Problem requirements: Would you copy each line of the data below that has "diode"?

Data in this exercise:

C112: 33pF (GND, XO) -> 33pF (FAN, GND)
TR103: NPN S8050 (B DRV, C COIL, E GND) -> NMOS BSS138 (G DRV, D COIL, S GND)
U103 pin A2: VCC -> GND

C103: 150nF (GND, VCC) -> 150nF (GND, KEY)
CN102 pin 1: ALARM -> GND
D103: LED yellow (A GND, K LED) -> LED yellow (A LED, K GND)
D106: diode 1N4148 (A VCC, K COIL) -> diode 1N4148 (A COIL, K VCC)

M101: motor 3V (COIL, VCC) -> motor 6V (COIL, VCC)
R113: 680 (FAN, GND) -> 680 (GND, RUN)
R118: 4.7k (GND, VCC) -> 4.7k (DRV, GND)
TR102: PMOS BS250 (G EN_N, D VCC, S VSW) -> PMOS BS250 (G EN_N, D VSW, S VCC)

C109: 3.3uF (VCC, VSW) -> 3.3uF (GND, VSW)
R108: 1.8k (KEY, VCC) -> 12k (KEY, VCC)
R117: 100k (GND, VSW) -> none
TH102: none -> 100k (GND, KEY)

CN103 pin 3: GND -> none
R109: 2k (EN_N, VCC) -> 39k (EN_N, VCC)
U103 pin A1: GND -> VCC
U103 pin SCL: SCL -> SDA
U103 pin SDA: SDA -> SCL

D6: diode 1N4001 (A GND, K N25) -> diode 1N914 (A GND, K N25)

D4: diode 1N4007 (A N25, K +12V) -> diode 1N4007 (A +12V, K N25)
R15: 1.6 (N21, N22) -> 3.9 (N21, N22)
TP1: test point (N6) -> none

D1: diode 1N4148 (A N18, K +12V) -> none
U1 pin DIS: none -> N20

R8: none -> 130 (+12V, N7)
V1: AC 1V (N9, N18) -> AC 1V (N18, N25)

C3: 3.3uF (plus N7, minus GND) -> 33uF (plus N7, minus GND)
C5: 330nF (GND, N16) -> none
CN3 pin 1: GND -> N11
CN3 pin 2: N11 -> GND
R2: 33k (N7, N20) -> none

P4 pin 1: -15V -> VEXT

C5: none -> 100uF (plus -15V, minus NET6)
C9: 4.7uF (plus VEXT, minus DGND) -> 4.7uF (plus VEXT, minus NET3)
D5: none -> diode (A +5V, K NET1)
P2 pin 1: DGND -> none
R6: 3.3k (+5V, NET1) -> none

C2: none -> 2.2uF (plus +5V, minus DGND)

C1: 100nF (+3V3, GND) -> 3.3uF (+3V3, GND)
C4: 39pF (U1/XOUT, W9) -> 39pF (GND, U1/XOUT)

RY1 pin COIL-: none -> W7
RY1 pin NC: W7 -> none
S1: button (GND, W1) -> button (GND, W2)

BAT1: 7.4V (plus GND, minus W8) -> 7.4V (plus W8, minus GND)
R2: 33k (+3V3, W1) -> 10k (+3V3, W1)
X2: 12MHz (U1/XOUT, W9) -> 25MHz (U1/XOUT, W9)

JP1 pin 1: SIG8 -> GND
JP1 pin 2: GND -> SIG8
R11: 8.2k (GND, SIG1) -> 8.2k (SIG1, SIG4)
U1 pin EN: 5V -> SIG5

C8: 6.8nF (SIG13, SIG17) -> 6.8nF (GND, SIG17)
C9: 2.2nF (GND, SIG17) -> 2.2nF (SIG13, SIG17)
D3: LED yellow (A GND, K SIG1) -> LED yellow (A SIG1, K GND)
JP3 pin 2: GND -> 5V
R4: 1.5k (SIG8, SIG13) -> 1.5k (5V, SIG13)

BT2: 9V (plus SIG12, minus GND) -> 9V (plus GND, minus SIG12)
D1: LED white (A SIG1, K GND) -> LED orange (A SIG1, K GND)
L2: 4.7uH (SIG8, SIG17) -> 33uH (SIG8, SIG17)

Reply to the exercise:
D106: diode 1N4148 (A VCC, K COIL) -> diode 1N4148 (A COIL, K VCC)
D6: diode 1N4001 (A GND, K N25) -> diode 1N914 (A GND, K N25)
D4: diode 1N4007 (A N25, K +12V) -> diode 1N4007 (A +12V, K N25)
D1: diode 1N4148 (A N18, K +12V) -> none
D5: none -> diode (A +5V, K NET1)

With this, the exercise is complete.